*Exercise materials*:
┌────────

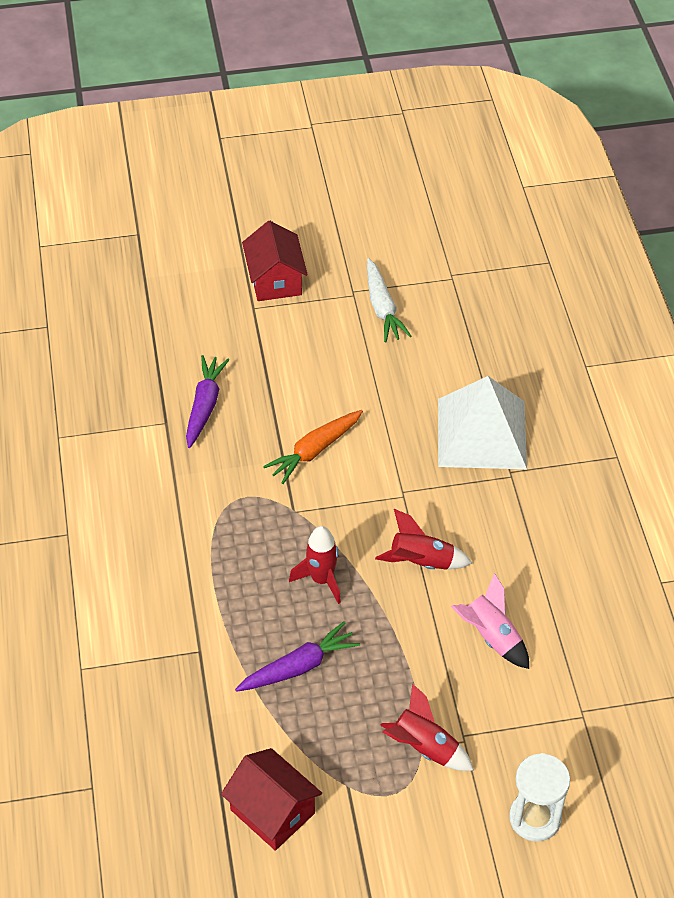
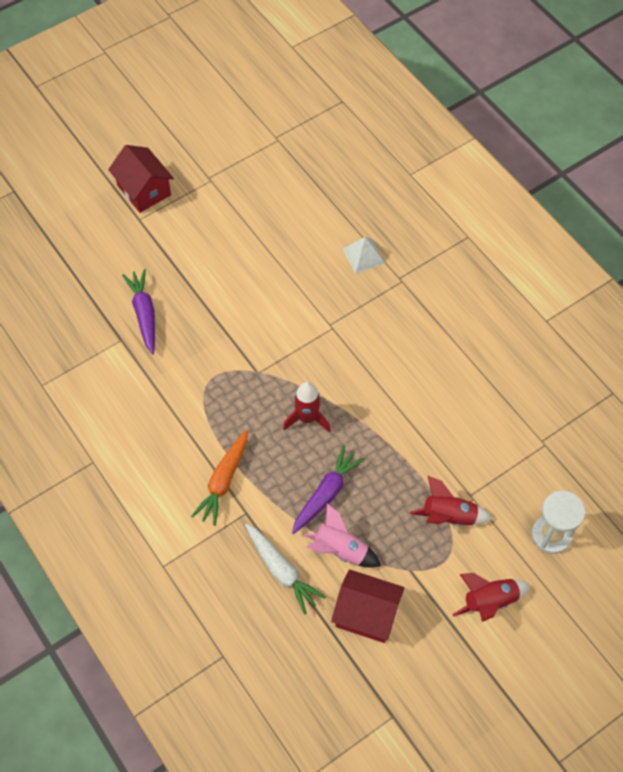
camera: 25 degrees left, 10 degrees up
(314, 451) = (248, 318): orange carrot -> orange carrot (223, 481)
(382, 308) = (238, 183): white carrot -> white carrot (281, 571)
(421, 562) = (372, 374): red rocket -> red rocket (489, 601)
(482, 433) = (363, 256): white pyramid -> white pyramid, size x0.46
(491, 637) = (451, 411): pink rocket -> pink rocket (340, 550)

└────────
┌────────

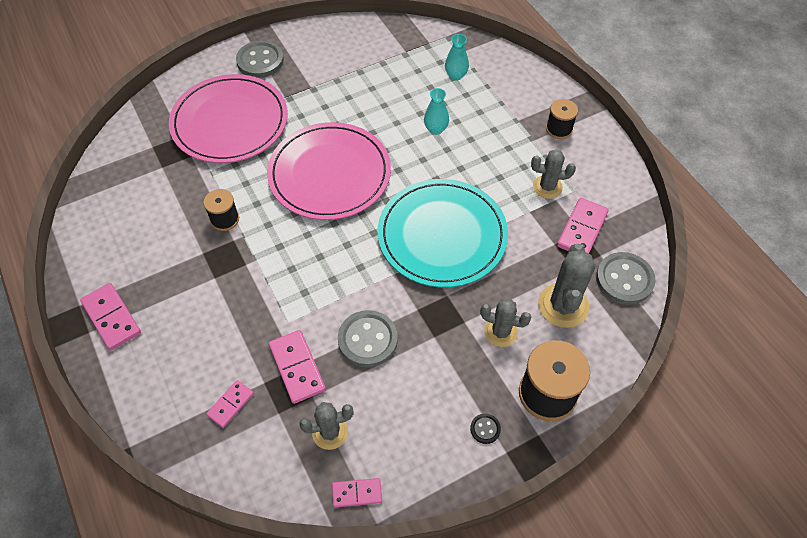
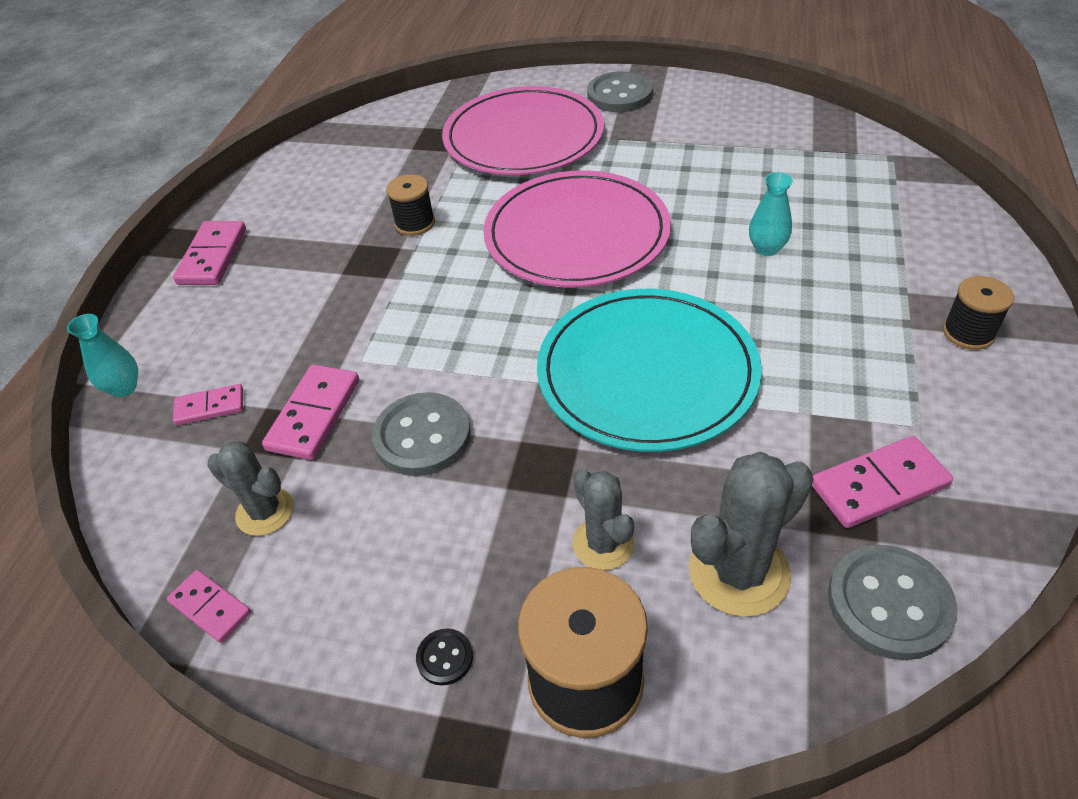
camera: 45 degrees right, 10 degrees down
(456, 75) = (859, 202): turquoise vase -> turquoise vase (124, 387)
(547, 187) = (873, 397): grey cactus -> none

└────────
┌────────

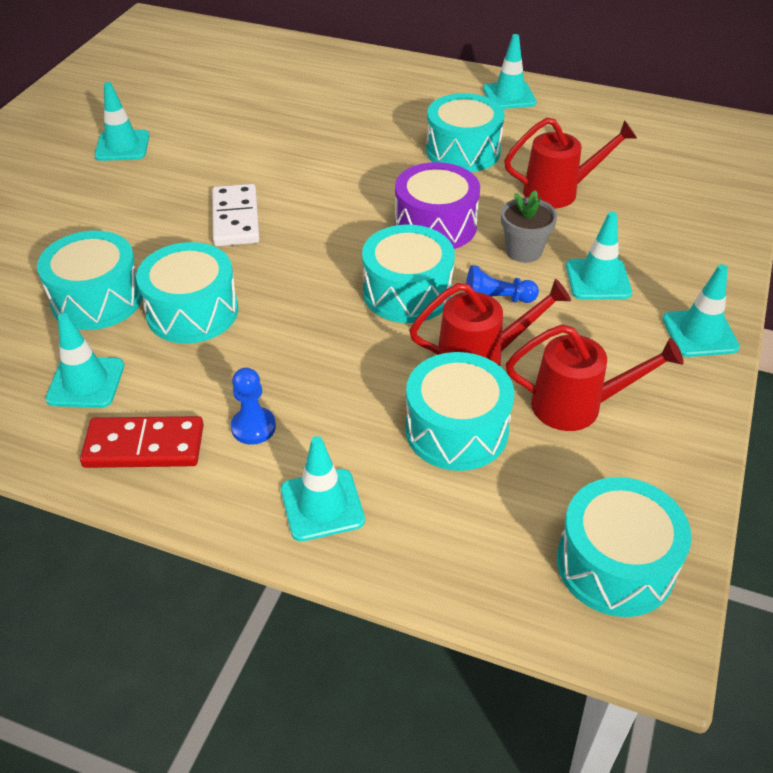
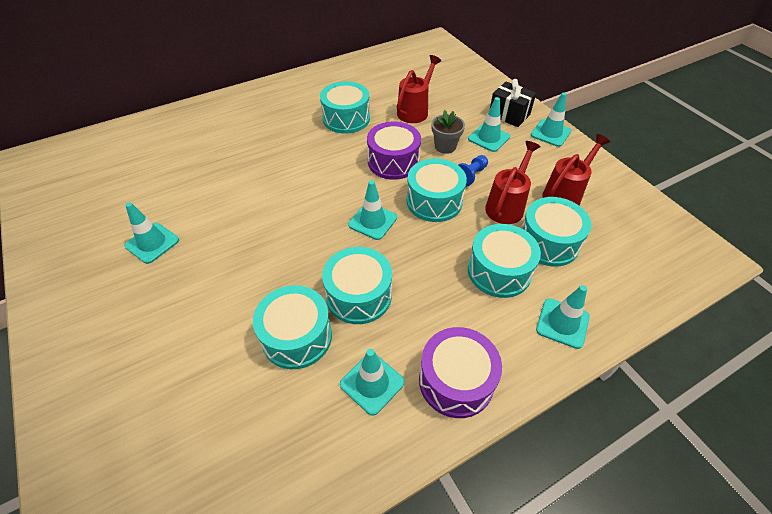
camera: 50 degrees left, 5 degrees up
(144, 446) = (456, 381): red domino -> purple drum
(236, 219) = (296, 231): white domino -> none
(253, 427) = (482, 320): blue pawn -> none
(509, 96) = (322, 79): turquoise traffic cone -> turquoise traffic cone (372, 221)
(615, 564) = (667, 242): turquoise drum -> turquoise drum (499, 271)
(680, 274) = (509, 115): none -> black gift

└────────

*Exercise aim*:
For this exercise, gather every line of the data that contains the word "rocket".

*Reply*:
(421, 562) = (372, 374): red rocket -> red rocket (489, 601)
(491, 637) = (451, 411): pink rocket -> pink rocket (340, 550)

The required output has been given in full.